* EXERCISE DESCRIPTION:
A complete answer retypes each of the records below precisely and includes none of the pictures.

Segment Open

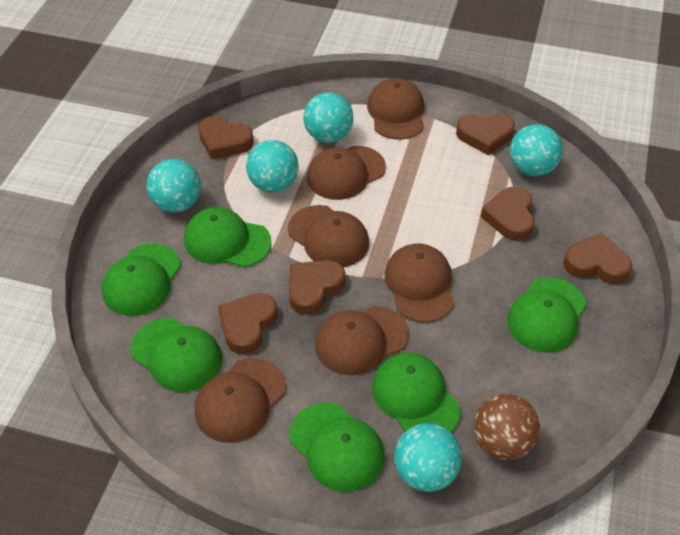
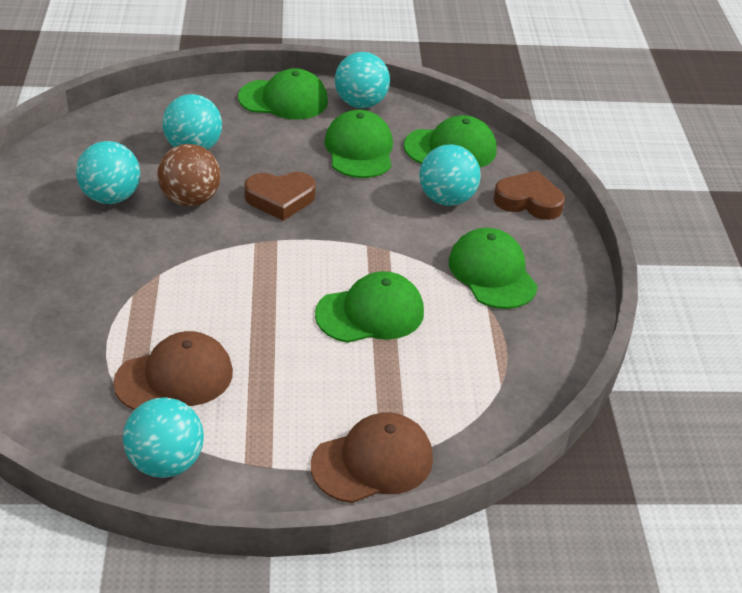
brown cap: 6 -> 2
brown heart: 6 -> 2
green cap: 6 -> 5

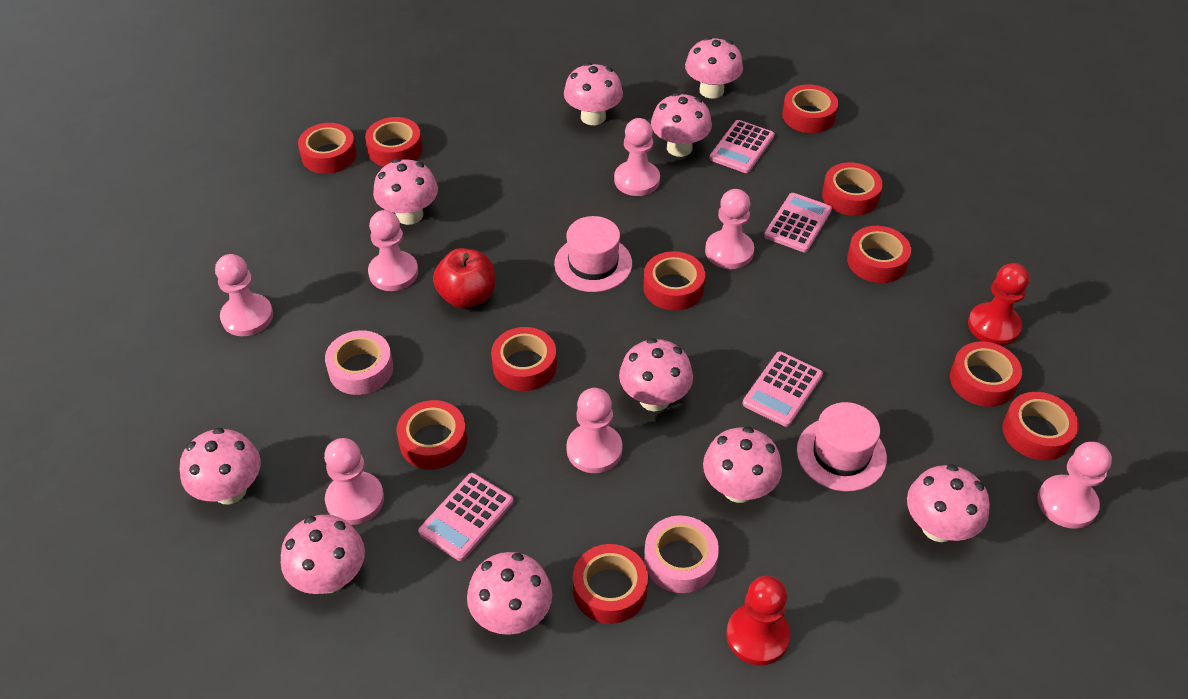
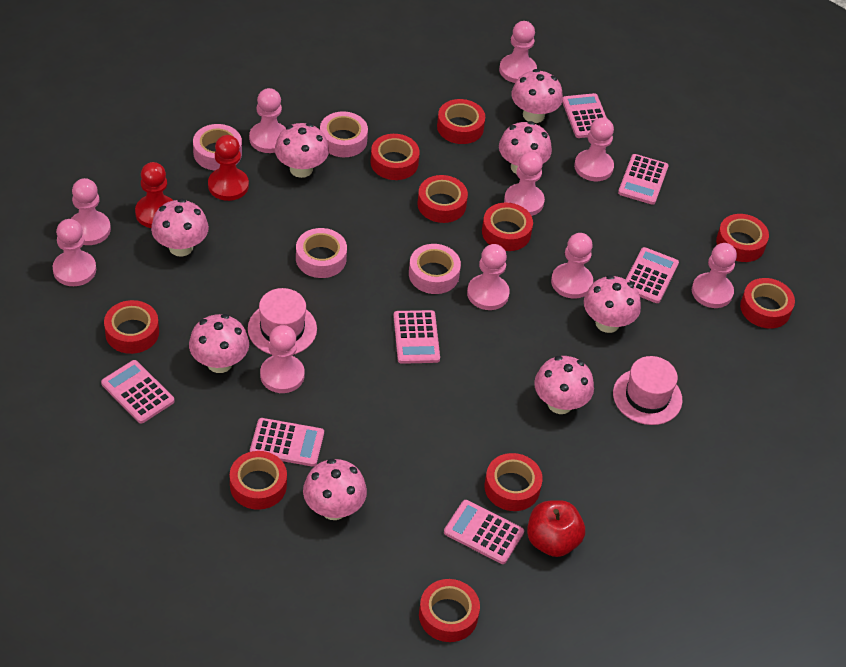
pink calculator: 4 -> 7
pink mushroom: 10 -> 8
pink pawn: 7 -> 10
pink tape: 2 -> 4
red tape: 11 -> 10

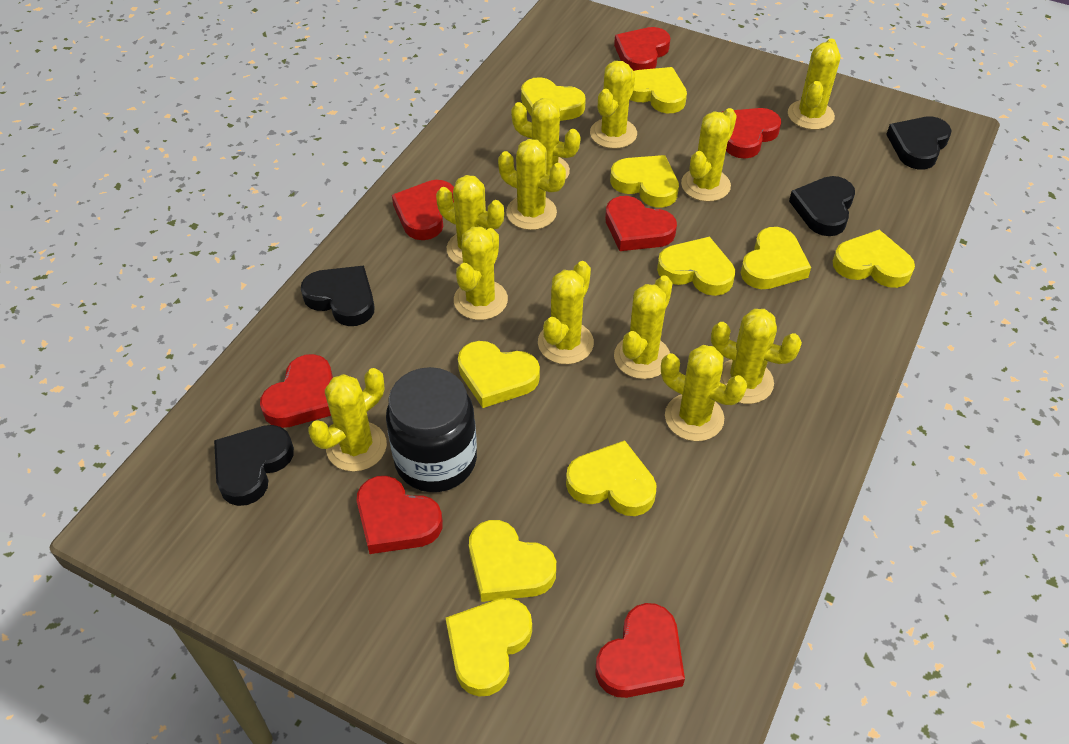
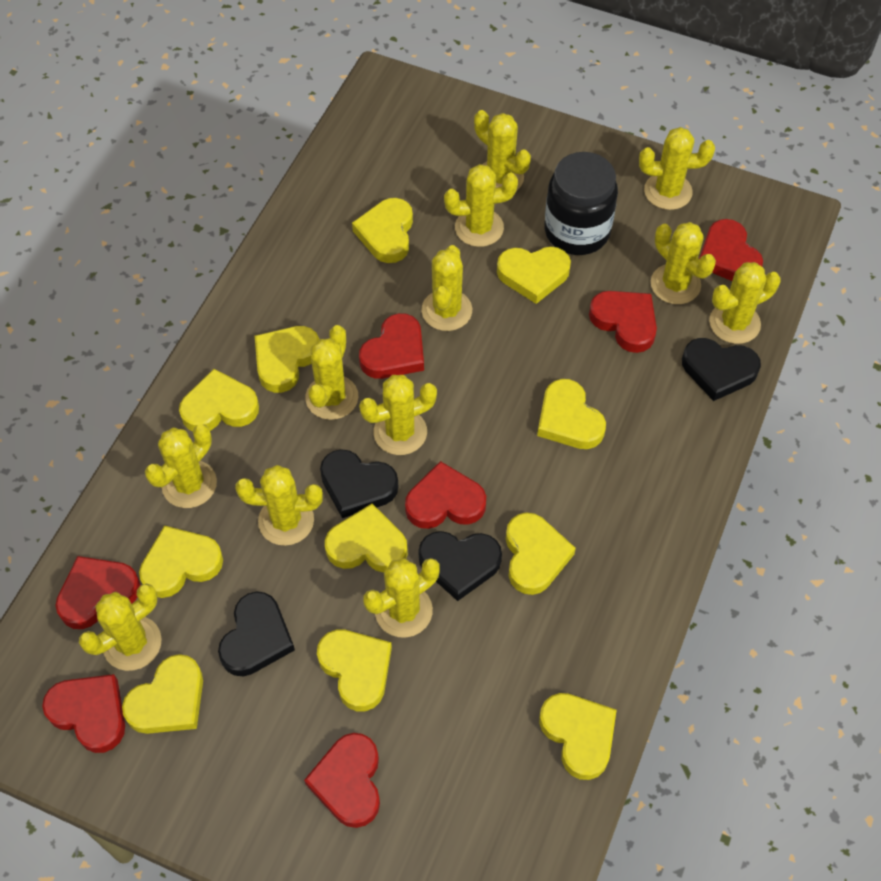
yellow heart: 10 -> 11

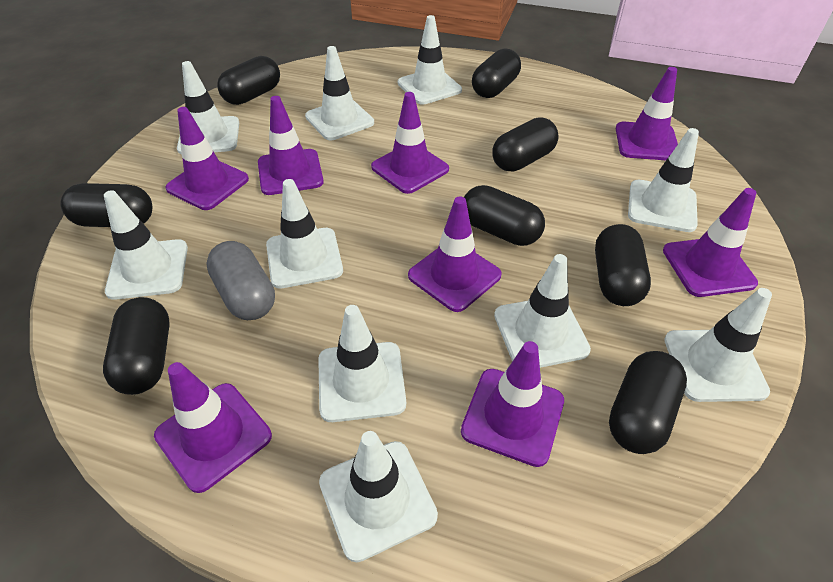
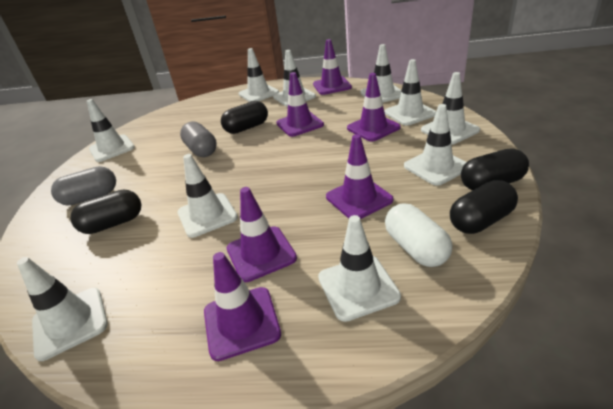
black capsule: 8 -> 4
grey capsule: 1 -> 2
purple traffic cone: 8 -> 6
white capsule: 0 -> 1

Segment Closed

* SOLUTION:
brown cap: 6 -> 2
brown heart: 6 -> 2
green cap: 6 -> 5

pink calculator: 4 -> 7
pink mushroom: 10 -> 8
pink pawn: 7 -> 10
pink tape: 2 -> 4
red tape: 11 -> 10

yellow heart: 10 -> 11

black capsule: 8 -> 4
grey capsule: 1 -> 2
purple traffic cone: 8 -> 6
white capsule: 0 -> 1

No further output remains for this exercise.